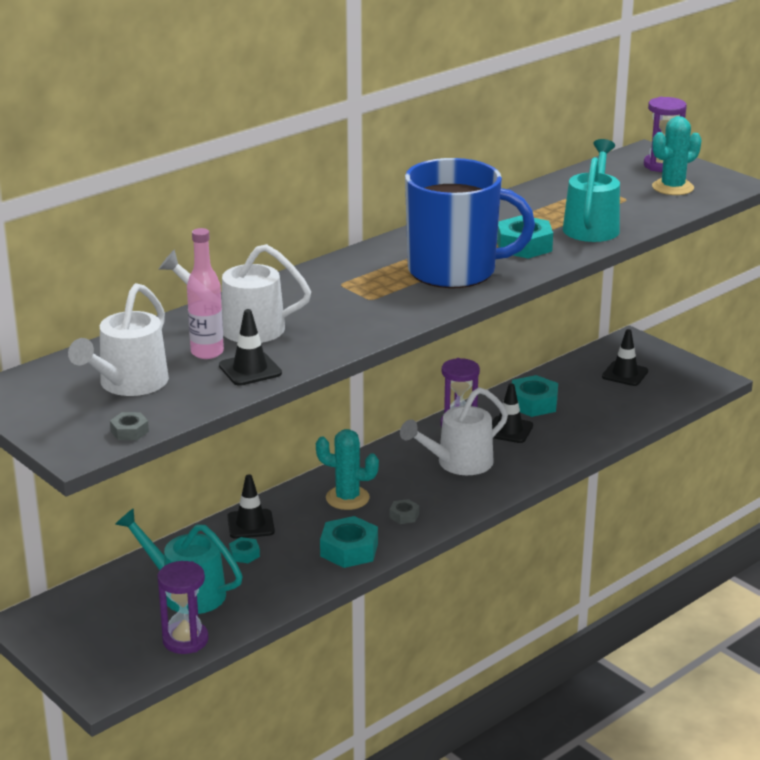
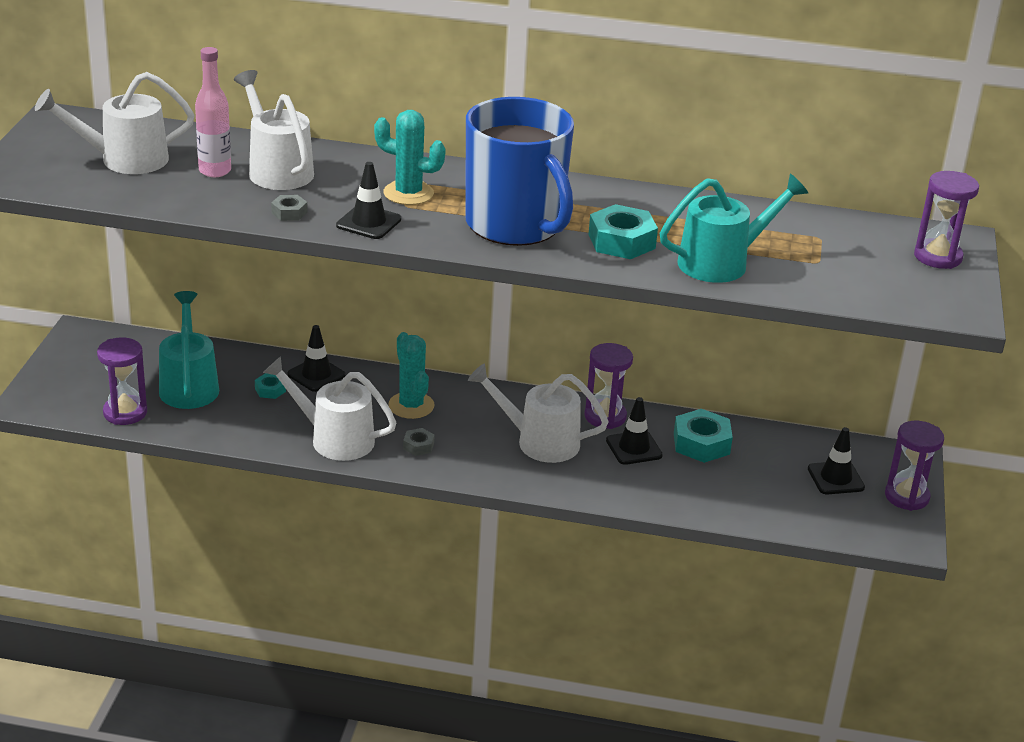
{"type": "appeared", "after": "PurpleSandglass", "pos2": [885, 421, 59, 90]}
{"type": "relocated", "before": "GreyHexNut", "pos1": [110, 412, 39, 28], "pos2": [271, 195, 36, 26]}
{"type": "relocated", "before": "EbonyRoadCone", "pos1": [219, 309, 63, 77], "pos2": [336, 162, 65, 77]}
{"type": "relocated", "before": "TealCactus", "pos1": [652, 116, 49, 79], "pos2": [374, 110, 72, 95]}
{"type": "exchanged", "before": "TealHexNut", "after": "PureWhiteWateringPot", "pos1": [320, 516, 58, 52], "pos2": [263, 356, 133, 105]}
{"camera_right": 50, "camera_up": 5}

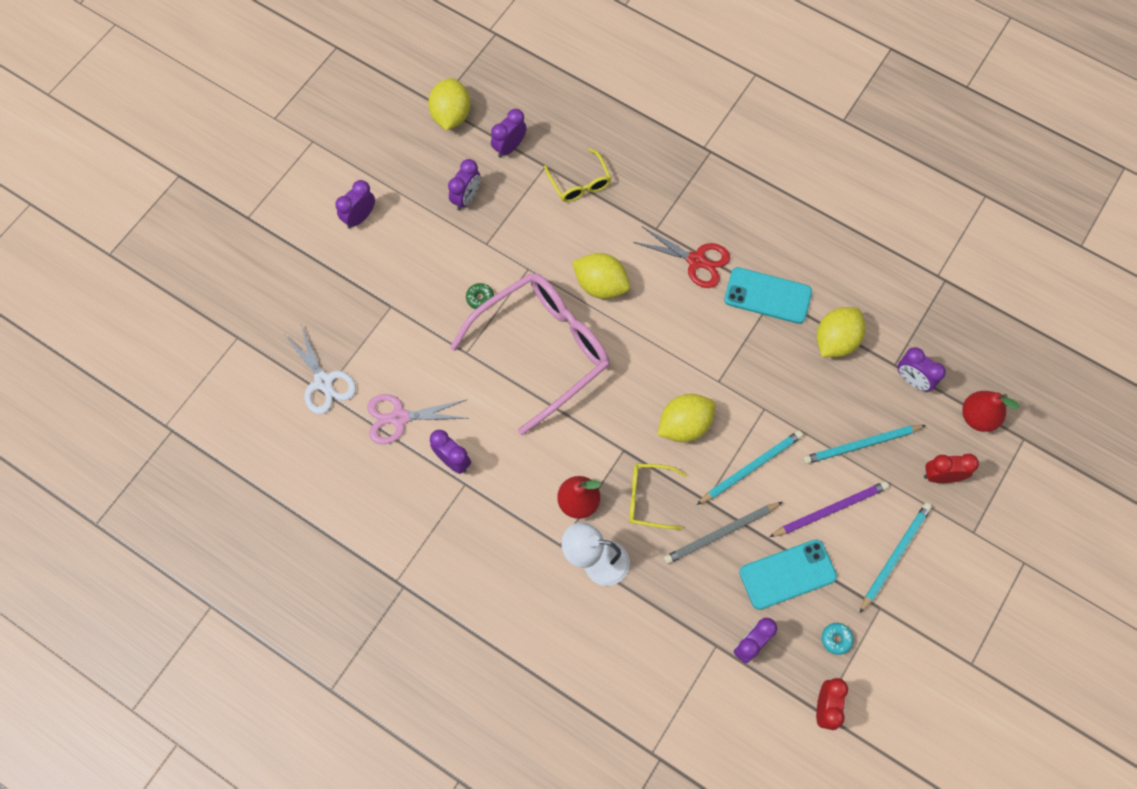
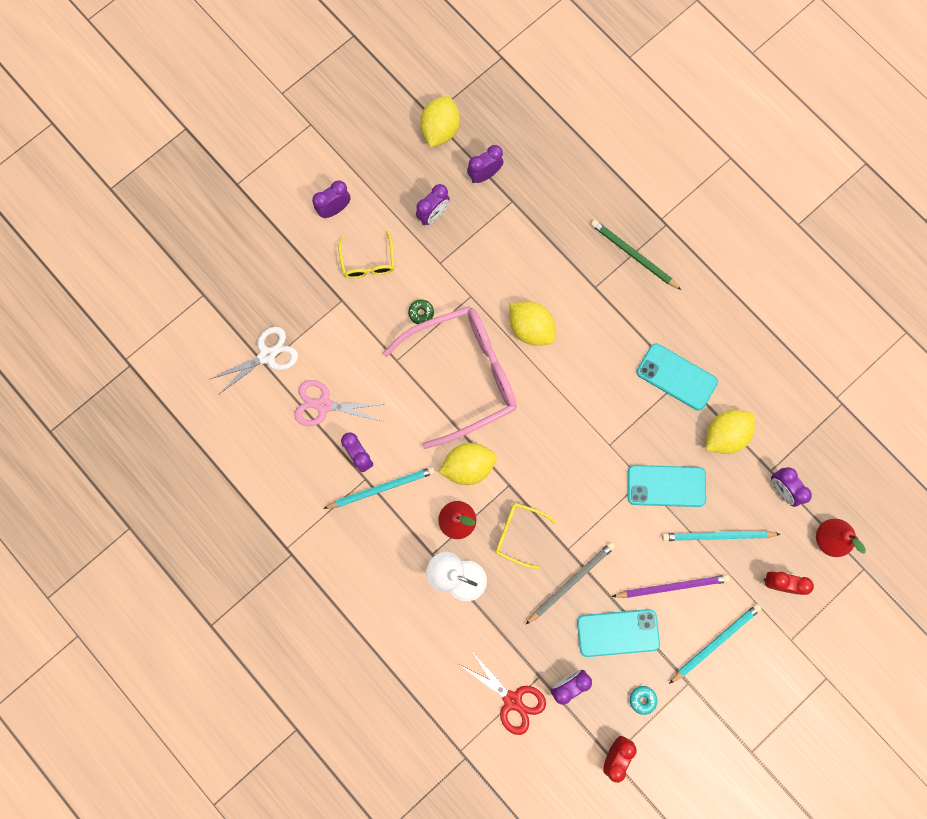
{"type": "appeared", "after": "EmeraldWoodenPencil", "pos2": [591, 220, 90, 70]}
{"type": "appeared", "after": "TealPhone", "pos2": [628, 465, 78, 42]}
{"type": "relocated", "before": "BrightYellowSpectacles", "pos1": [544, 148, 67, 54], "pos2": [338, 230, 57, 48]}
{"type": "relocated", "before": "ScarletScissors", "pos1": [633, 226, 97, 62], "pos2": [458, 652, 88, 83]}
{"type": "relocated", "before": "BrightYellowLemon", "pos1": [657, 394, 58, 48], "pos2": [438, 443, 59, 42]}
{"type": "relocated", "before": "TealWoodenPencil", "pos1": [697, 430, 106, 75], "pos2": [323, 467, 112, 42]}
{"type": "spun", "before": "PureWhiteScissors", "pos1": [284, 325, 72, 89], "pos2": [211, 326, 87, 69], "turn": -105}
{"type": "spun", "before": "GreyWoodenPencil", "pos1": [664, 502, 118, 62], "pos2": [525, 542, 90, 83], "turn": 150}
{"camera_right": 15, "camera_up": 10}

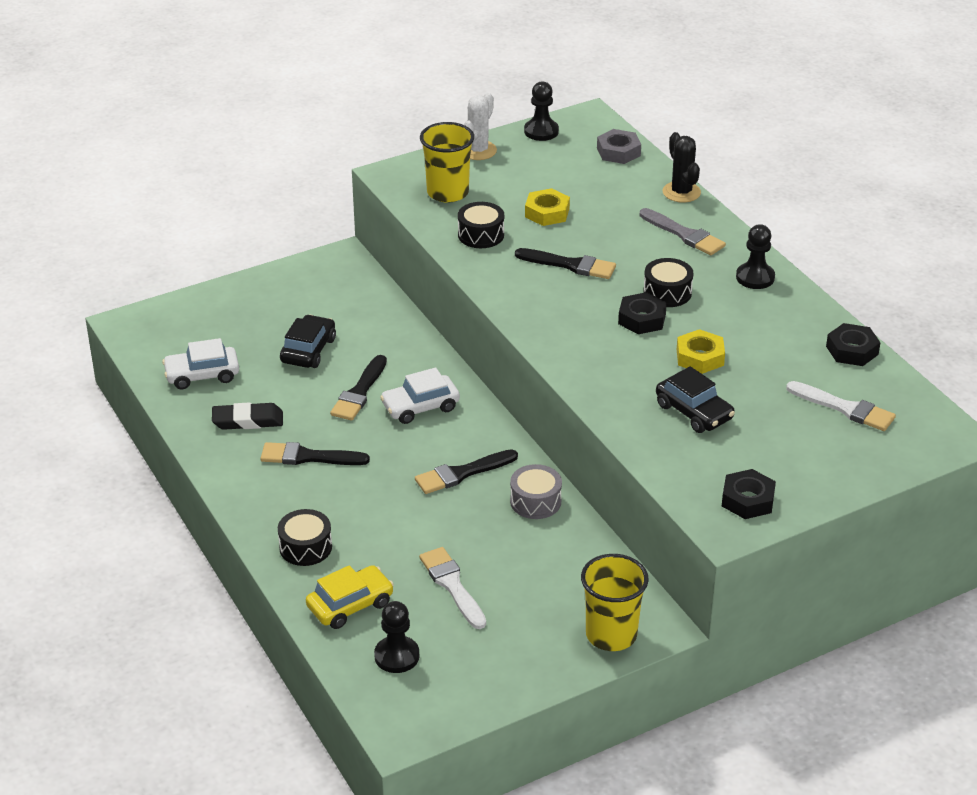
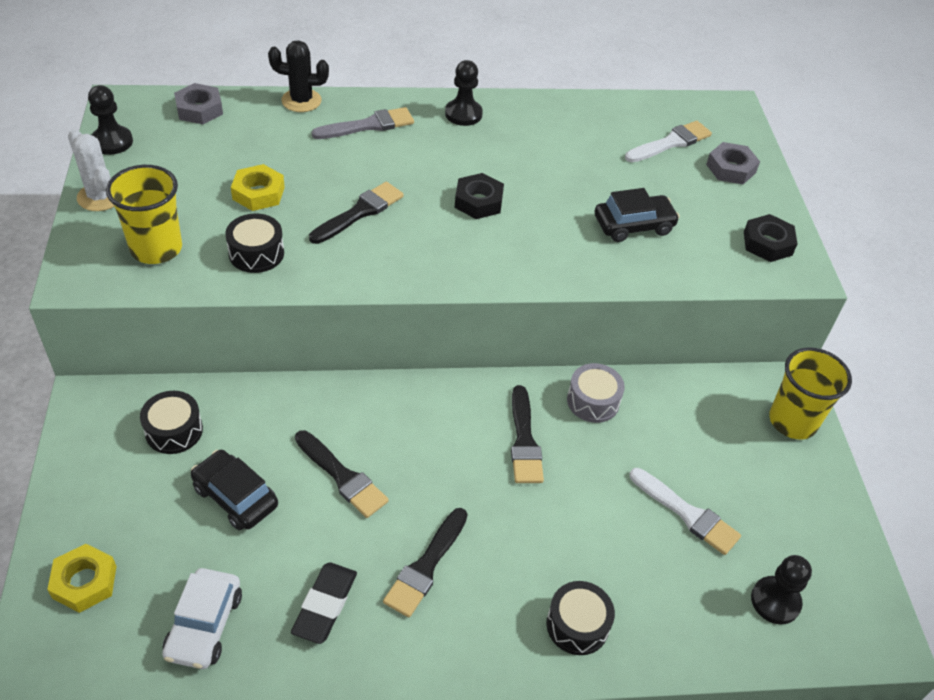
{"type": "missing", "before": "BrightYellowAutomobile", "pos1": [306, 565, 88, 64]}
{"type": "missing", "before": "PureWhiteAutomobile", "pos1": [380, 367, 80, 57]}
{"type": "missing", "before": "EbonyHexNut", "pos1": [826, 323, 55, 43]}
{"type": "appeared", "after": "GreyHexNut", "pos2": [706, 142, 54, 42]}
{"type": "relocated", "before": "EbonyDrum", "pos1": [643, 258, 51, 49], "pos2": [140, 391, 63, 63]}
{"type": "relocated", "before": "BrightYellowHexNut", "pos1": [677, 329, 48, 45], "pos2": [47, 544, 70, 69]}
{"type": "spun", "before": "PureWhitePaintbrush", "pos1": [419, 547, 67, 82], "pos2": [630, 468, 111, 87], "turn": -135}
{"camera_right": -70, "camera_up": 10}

YOUR INSTRUCTIONS: The records above are to be copied exactly, with no pictures carried over.

SOLUTION TO THIS EXERCISE:
{"type": "appeared", "after": "PurpleSandglass", "pos2": [885, 421, 59, 90]}
{"type": "relocated", "before": "GreyHexNut", "pos1": [110, 412, 39, 28], "pos2": [271, 195, 36, 26]}
{"type": "relocated", "before": "EbonyRoadCone", "pos1": [219, 309, 63, 77], "pos2": [336, 162, 65, 77]}
{"type": "relocated", "before": "TealCactus", "pos1": [652, 116, 49, 79], "pos2": [374, 110, 72, 95]}
{"type": "exchanged", "before": "TealHexNut", "after": "PureWhiteWateringPot", "pos1": [320, 516, 58, 52], "pos2": [263, 356, 133, 105]}
{"camera_right": 50, "camera_up": 5}

{"type": "appeared", "after": "EmeraldWoodenPencil", "pos2": [591, 220, 90, 70]}
{"type": "appeared", "after": "TealPhone", "pos2": [628, 465, 78, 42]}
{"type": "relocated", "before": "BrightYellowSpectacles", "pos1": [544, 148, 67, 54], "pos2": [338, 230, 57, 48]}
{"type": "relocated", "before": "ScarletScissors", "pos1": [633, 226, 97, 62], "pos2": [458, 652, 88, 83]}
{"type": "relocated", "before": "BrightYellowLemon", "pos1": [657, 394, 58, 48], "pos2": [438, 443, 59, 42]}
{"type": "relocated", "before": "TealWoodenPencil", "pos1": [697, 430, 106, 75], "pos2": [323, 467, 112, 42]}
{"type": "spun", "before": "PureWhiteScissors", "pos1": [284, 325, 72, 89], "pos2": [211, 326, 87, 69], "turn": -105}
{"type": "spun", "before": "GreyWoodenPencil", "pos1": [664, 502, 118, 62], "pos2": [525, 542, 90, 83], "turn": 150}
{"camera_right": 15, "camera_up": 10}

{"type": "missing", "before": "BrightYellowAutomobile", "pos1": [306, 565, 88, 64]}
{"type": "missing", "before": "PureWhiteAutomobile", "pos1": [380, 367, 80, 57]}
{"type": "missing", "before": "EbonyHexNut", "pos1": [826, 323, 55, 43]}
{"type": "appeared", "after": "GreyHexNut", "pos2": [706, 142, 54, 42]}
{"type": "relocated", "before": "EbonyDrum", "pos1": [643, 258, 51, 49], "pos2": [140, 391, 63, 63]}
{"type": "relocated", "before": "BrightYellowHexNut", "pos1": [677, 329, 48, 45], "pos2": [47, 544, 70, 69]}
{"type": "spun", "before": "PureWhitePaintbrush", "pos1": [419, 547, 67, 82], "pos2": [630, 468, 111, 87], "turn": -135}
{"camera_right": -70, "camera_up": 10}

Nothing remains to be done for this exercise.